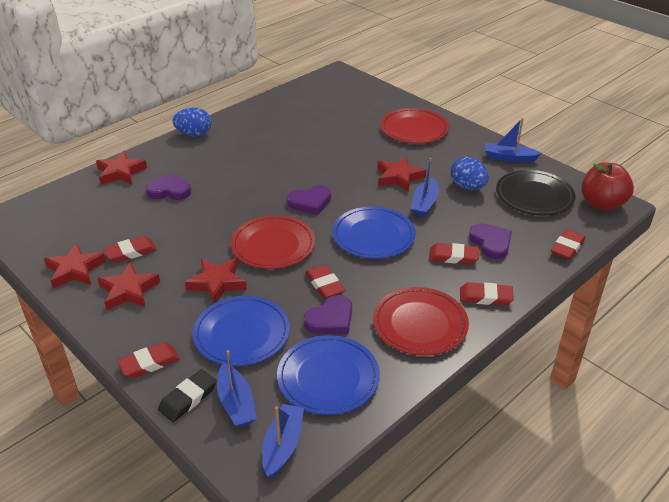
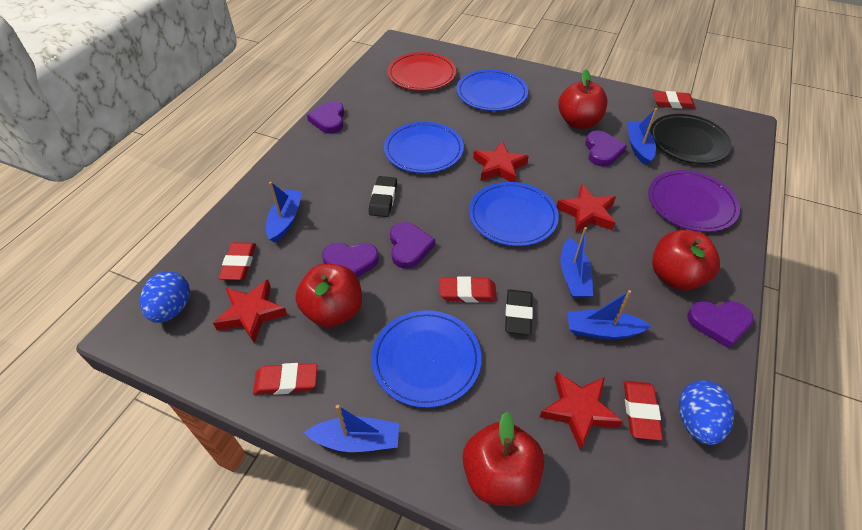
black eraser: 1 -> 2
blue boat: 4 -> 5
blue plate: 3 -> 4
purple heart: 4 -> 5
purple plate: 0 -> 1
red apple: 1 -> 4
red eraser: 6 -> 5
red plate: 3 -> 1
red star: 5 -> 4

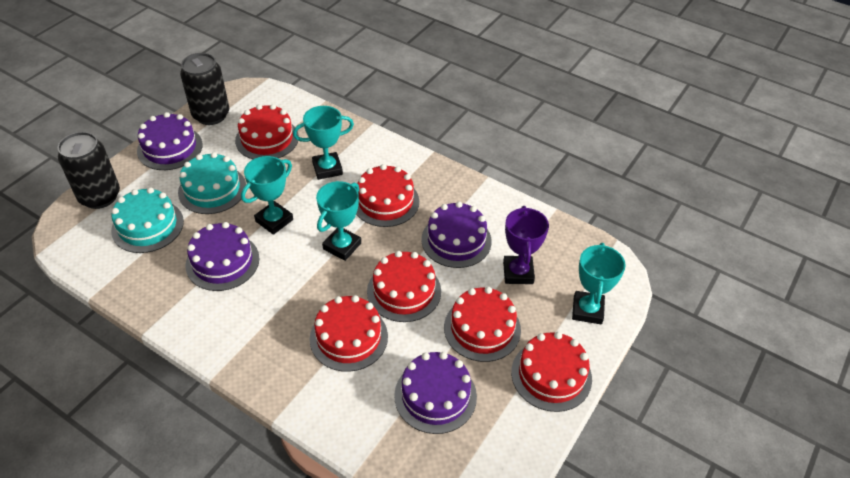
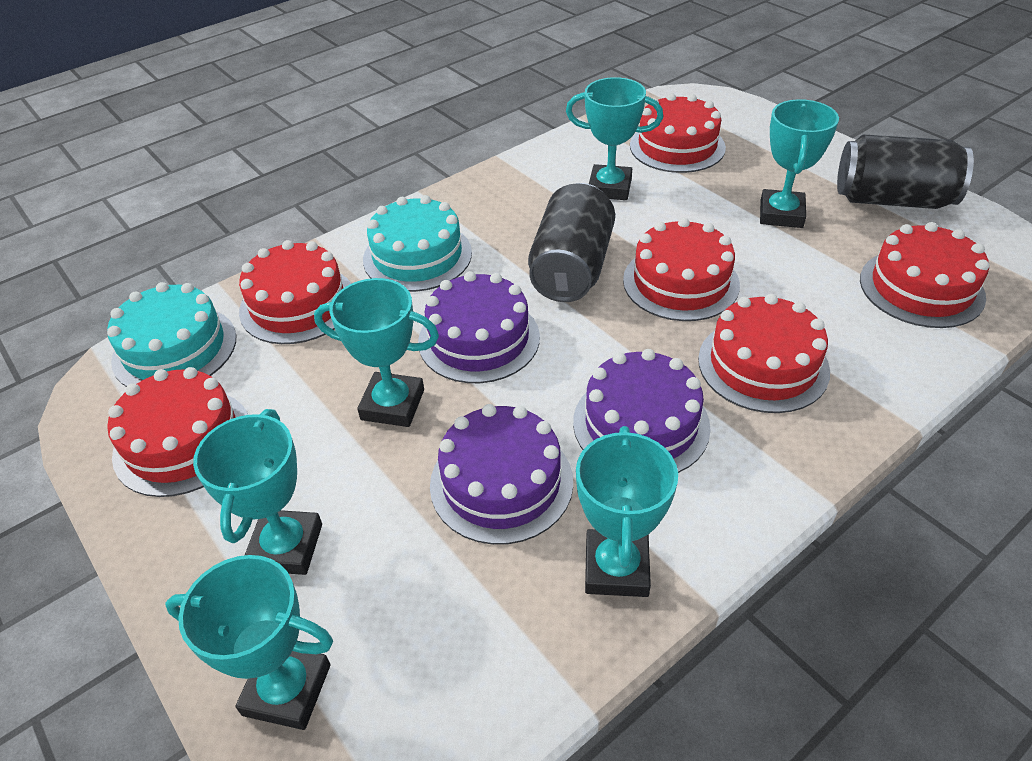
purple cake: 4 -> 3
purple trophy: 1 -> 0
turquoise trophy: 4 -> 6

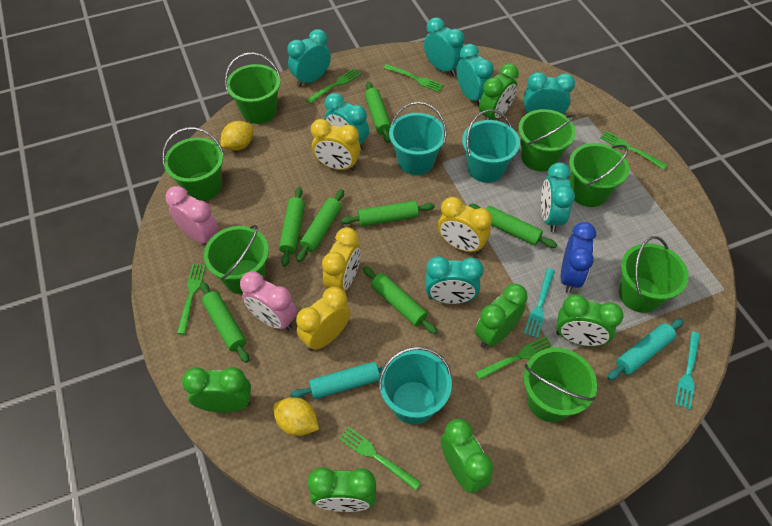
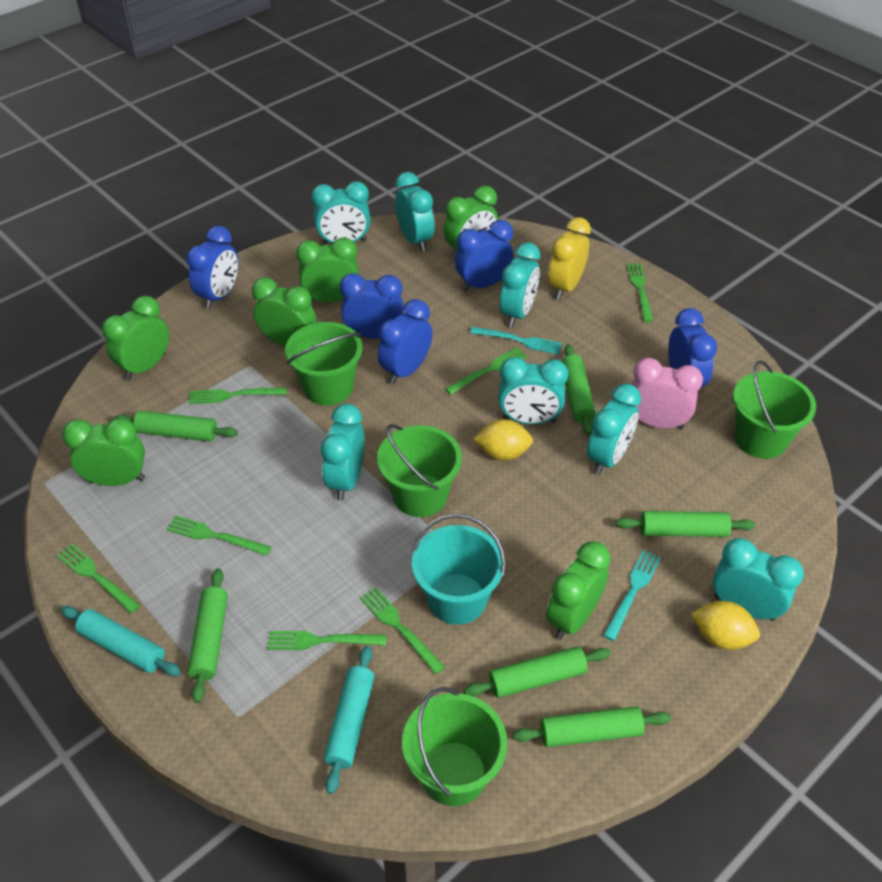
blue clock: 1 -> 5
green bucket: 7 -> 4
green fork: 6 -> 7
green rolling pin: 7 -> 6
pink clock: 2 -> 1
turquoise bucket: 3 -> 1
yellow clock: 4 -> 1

## [PROBLEM TO SOLVE]
Please print the lines from the one holding "purple trophy: 1 -> 0" through the end of the records above, unchanged and with the pictures left out.

## [ANSWER BOX]
purple trophy: 1 -> 0
turquoise trophy: 4 -> 6

blue clock: 1 -> 5
green bucket: 7 -> 4
green fork: 6 -> 7
green rolling pin: 7 -> 6
pink clock: 2 -> 1
turquoise bucket: 3 -> 1
yellow clock: 4 -> 1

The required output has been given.